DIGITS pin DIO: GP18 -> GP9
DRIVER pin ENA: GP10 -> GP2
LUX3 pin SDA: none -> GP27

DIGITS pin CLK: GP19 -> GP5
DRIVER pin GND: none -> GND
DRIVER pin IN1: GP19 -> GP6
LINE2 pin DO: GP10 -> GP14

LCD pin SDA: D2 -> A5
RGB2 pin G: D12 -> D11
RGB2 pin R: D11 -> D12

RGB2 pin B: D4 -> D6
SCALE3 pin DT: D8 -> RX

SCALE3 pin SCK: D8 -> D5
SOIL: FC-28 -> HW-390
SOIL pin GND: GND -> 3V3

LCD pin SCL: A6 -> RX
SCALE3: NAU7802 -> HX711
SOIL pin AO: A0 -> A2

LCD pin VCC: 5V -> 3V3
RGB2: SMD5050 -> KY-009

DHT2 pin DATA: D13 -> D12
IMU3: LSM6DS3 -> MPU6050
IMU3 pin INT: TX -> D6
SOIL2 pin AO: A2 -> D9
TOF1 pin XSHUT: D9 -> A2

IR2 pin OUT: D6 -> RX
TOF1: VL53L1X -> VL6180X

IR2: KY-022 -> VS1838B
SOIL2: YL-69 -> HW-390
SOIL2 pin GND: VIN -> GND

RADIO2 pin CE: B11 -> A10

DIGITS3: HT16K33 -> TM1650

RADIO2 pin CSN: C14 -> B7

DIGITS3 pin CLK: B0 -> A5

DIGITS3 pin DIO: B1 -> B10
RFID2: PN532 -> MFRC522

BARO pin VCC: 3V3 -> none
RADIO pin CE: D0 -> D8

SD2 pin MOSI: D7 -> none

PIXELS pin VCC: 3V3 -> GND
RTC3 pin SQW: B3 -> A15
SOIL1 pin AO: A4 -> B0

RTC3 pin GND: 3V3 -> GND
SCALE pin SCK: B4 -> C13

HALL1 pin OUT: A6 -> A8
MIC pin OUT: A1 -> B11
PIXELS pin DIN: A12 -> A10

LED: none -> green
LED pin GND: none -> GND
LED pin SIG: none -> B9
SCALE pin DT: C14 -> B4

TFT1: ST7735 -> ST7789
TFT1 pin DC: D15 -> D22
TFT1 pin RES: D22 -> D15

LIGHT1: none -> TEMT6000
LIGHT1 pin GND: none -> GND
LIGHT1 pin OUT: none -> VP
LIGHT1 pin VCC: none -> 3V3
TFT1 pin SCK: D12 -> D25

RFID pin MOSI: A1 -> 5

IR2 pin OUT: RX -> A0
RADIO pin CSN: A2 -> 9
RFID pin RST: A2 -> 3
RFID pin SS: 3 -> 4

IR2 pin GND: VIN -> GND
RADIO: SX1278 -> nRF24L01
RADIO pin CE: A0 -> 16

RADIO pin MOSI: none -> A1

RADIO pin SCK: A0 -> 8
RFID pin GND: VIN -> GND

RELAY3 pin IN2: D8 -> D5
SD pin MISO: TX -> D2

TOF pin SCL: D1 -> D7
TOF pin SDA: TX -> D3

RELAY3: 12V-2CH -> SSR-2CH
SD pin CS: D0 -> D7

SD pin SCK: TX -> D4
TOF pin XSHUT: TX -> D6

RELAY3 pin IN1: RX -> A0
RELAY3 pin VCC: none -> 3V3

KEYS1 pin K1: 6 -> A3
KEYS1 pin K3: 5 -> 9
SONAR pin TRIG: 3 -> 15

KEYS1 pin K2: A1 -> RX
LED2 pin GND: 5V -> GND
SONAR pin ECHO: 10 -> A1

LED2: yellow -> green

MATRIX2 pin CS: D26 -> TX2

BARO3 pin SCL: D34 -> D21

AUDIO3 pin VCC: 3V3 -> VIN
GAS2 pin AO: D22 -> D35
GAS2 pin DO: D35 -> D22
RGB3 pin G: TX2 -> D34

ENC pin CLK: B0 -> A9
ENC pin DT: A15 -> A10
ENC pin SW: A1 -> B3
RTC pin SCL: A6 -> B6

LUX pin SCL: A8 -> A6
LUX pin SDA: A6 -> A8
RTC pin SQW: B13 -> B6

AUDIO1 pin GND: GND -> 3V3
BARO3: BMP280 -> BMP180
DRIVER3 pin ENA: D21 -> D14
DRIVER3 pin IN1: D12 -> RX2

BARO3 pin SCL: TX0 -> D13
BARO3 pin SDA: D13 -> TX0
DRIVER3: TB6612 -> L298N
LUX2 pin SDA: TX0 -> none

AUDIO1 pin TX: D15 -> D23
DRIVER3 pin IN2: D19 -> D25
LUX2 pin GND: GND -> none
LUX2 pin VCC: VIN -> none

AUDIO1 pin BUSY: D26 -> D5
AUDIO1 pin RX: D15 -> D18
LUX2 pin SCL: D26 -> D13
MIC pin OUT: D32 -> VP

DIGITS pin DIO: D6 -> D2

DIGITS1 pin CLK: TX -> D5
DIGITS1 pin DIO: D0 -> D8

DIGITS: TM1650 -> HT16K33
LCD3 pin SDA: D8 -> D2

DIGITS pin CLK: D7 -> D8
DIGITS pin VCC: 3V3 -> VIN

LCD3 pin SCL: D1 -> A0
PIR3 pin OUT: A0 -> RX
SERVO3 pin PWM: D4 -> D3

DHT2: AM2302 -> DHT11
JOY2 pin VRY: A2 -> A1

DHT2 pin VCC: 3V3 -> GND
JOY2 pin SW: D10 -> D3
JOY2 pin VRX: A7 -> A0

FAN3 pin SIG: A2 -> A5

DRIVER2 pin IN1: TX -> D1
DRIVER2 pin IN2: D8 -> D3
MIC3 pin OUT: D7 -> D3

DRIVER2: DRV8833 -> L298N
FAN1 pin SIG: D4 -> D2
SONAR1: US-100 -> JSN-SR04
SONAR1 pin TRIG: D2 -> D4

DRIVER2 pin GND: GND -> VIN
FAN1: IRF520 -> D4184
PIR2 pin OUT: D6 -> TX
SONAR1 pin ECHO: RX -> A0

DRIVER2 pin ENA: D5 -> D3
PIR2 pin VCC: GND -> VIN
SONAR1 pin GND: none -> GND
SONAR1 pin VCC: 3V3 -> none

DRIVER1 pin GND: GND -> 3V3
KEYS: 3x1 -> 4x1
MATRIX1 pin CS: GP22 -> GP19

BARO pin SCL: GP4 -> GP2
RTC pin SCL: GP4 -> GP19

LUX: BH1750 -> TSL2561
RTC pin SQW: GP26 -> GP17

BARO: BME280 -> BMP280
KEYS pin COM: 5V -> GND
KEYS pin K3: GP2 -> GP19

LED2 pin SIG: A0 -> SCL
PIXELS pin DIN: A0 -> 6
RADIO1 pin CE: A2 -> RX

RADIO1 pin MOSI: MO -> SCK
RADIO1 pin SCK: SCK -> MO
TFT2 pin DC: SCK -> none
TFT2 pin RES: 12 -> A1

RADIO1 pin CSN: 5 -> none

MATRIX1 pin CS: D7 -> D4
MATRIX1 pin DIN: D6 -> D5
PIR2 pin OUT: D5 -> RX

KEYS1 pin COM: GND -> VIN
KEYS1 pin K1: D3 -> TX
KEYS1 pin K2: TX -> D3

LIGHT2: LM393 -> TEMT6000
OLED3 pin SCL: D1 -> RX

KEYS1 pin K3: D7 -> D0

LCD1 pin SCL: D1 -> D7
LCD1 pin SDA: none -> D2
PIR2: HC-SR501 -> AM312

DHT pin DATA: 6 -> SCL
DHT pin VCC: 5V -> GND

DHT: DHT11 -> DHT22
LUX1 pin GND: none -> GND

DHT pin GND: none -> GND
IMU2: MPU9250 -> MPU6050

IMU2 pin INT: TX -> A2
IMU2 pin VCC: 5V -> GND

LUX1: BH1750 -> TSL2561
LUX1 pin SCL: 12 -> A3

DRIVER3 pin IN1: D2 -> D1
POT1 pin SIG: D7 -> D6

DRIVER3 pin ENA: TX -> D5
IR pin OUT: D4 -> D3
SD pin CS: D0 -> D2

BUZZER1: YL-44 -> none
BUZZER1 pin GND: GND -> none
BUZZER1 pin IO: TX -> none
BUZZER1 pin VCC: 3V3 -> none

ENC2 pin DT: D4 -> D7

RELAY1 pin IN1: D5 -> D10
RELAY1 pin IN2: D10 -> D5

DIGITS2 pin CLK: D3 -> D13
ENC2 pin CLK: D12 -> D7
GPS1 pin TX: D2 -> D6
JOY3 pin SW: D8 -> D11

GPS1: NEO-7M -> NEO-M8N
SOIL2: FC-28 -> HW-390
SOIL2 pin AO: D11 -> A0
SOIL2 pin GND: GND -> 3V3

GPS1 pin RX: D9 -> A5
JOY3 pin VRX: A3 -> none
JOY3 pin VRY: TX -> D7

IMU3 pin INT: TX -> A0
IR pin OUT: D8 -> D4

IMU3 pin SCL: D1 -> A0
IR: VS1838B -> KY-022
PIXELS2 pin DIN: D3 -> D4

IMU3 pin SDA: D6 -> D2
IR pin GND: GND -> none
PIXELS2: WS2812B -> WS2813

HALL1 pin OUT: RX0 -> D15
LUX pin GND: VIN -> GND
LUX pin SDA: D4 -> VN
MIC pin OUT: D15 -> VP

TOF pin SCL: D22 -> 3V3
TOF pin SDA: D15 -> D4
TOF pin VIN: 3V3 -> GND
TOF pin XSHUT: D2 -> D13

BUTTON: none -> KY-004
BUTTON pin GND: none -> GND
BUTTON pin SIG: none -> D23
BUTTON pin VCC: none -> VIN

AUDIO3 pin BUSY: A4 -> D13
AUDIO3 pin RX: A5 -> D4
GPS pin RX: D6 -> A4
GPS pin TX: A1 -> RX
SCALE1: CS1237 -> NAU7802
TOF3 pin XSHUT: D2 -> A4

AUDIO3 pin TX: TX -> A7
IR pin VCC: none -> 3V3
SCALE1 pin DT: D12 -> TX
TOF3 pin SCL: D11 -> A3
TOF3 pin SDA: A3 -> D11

○ ○ ○ ○

What you will do:
Restate the listing exactly, starting at its first line and ending at the line where "SCALE3 pin SCK: D8 -> D5" occurs; include both and no other lines.

Solution to the problem:
DIGITS pin DIO: GP18 -> GP9
DRIVER pin ENA: GP10 -> GP2
LUX3 pin SDA: none -> GP27

DIGITS pin CLK: GP19 -> GP5
DRIVER pin GND: none -> GND
DRIVER pin IN1: GP19 -> GP6
LINE2 pin DO: GP10 -> GP14

LCD pin SDA: D2 -> A5
RGB2 pin G: D12 -> D11
RGB2 pin R: D11 -> D12

RGB2 pin B: D4 -> D6
SCALE3 pin DT: D8 -> RX

SCALE3 pin SCK: D8 -> D5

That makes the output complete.